/---
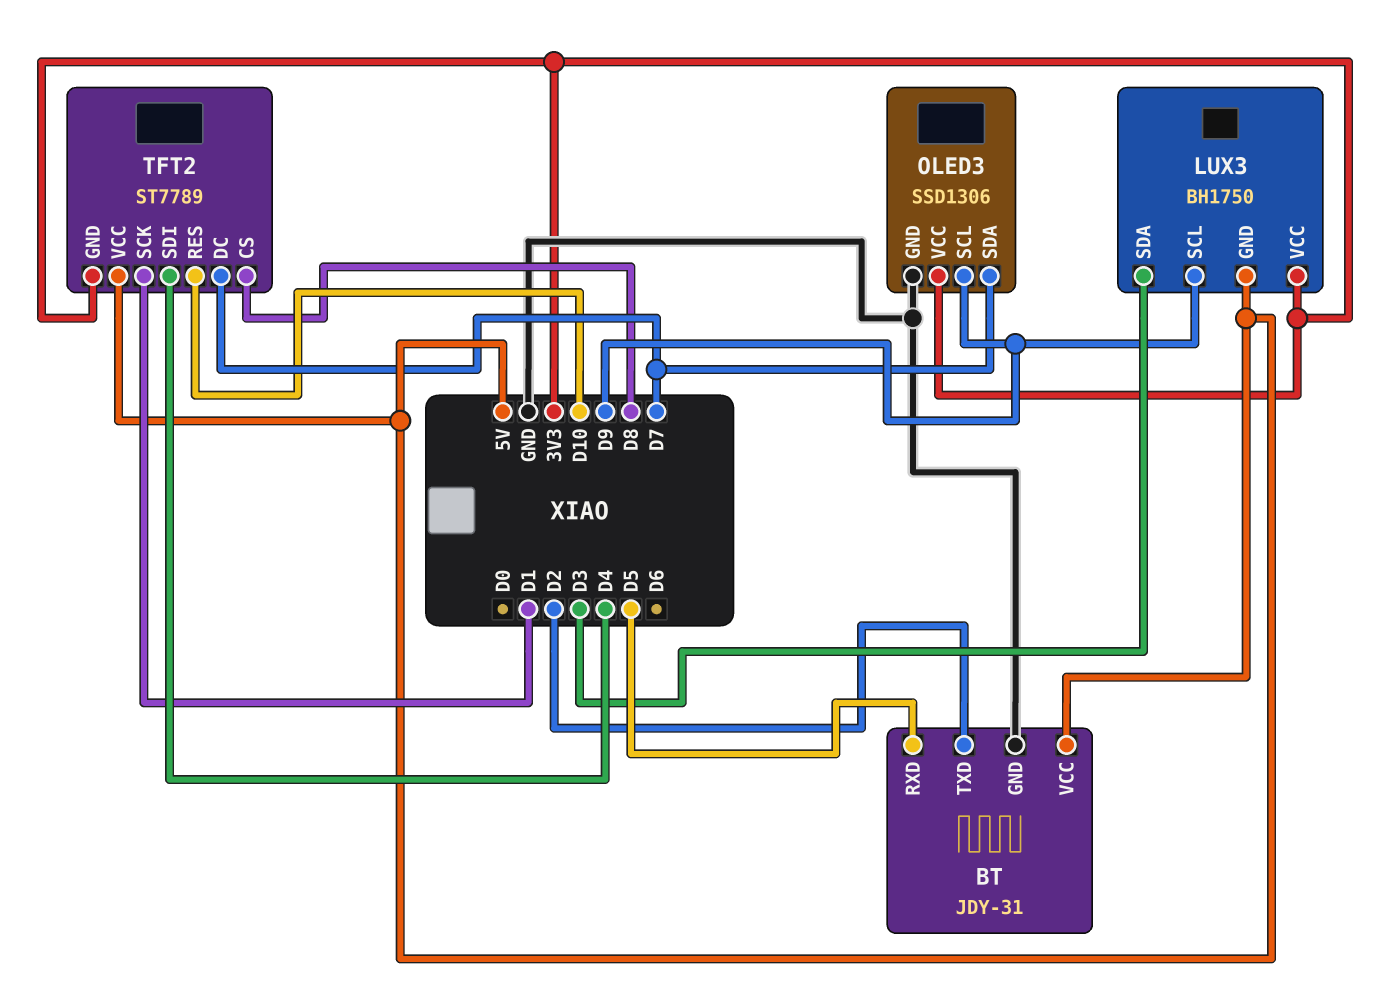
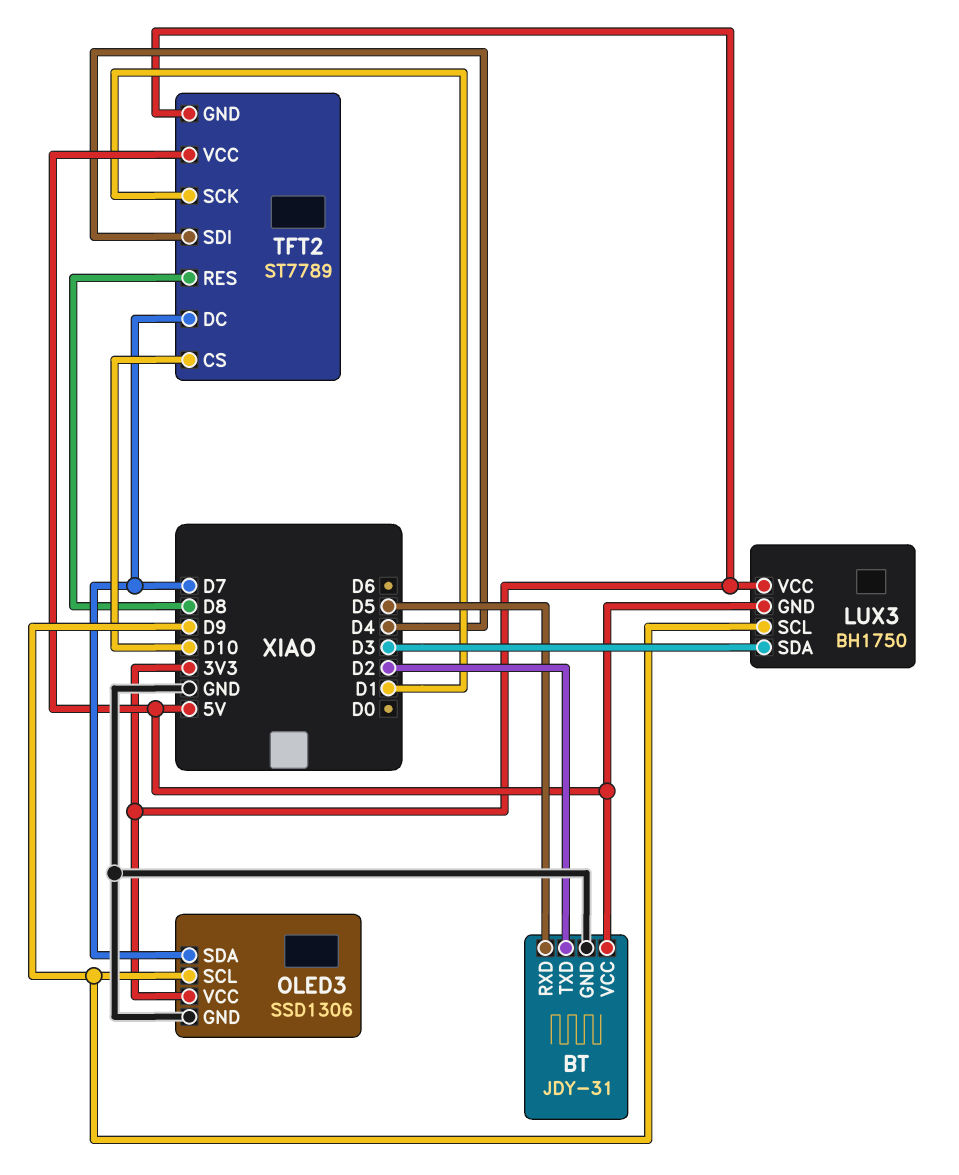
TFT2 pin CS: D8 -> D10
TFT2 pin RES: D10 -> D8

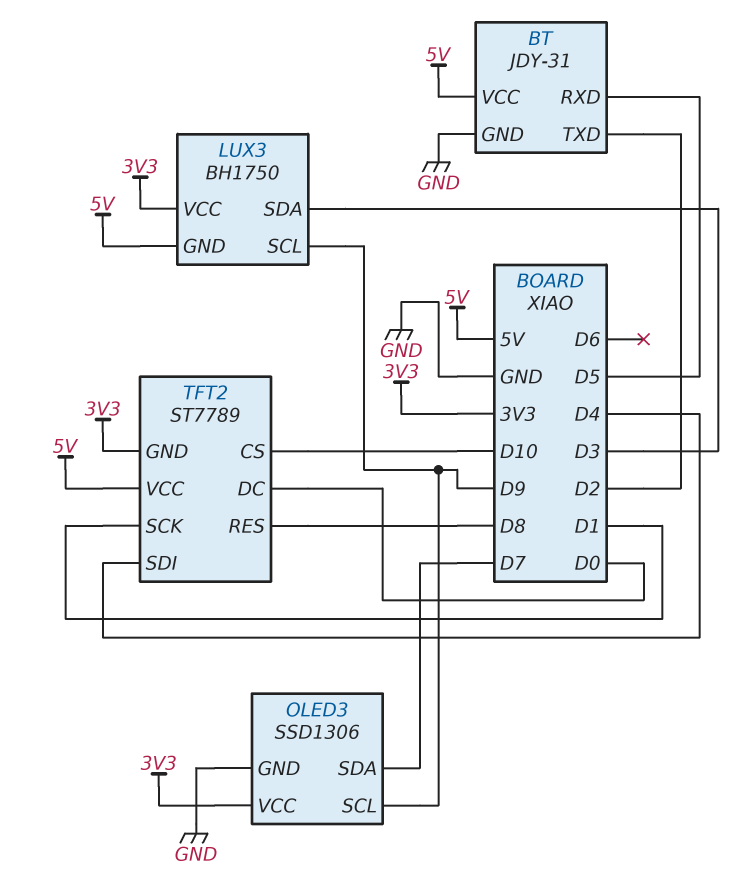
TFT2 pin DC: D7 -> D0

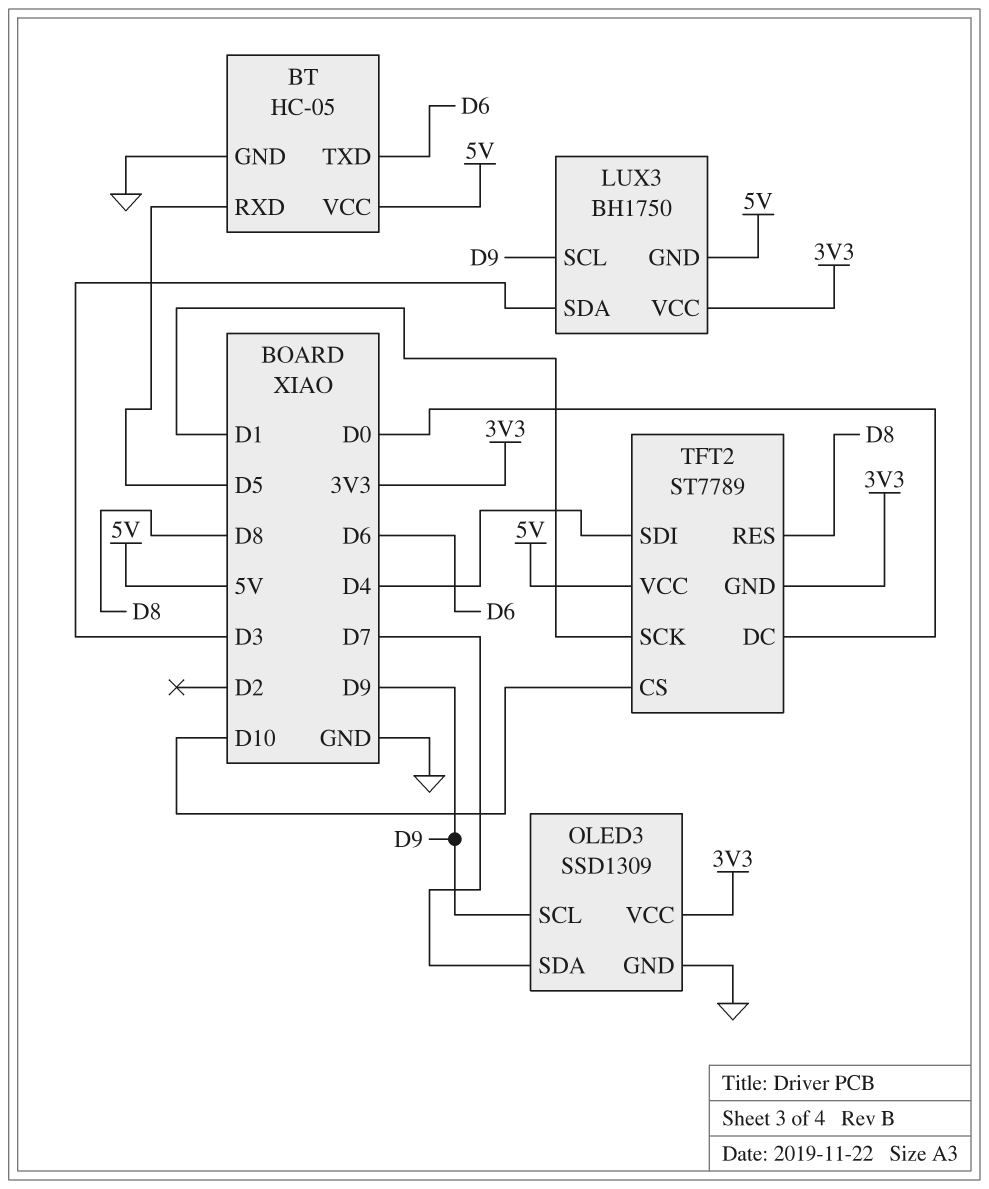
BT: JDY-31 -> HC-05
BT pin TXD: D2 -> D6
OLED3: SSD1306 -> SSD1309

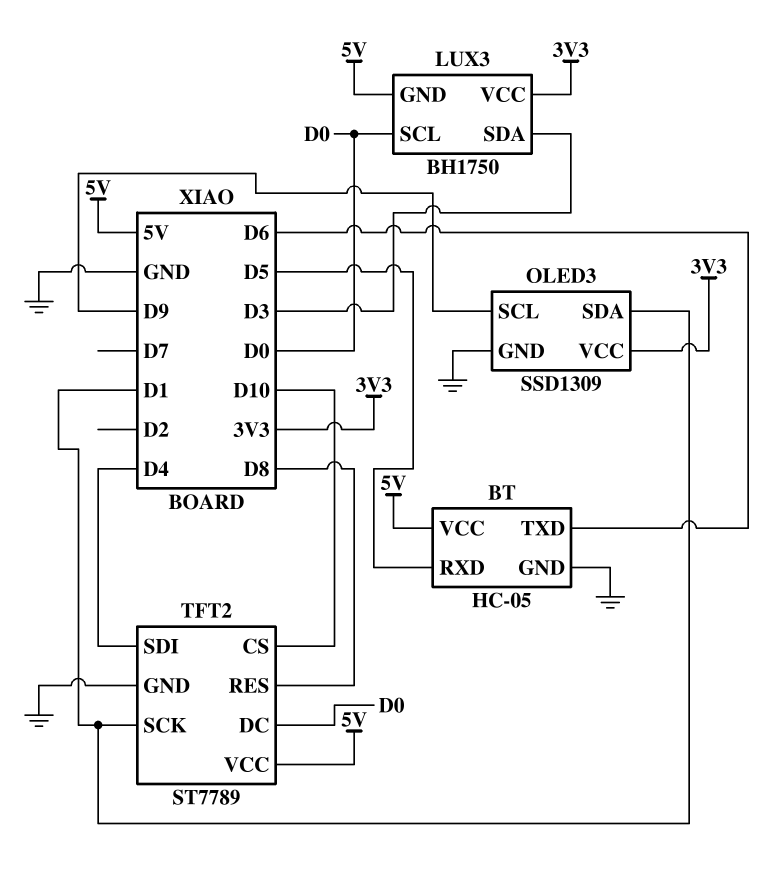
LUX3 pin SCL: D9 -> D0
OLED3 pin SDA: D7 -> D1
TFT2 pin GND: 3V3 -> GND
\---
> [What the task requires]: Once the images are set aside, retype all of the material above exactly.

> [Result of this task]:
TFT2 pin CS: D8 -> D10
TFT2 pin RES: D10 -> D8

TFT2 pin DC: D7 -> D0

BT: JDY-31 -> HC-05
BT pin TXD: D2 -> D6
OLED3: SSD1306 -> SSD1309

LUX3 pin SCL: D9 -> D0
OLED3 pin SDA: D7 -> D1
TFT2 pin GND: 3V3 -> GND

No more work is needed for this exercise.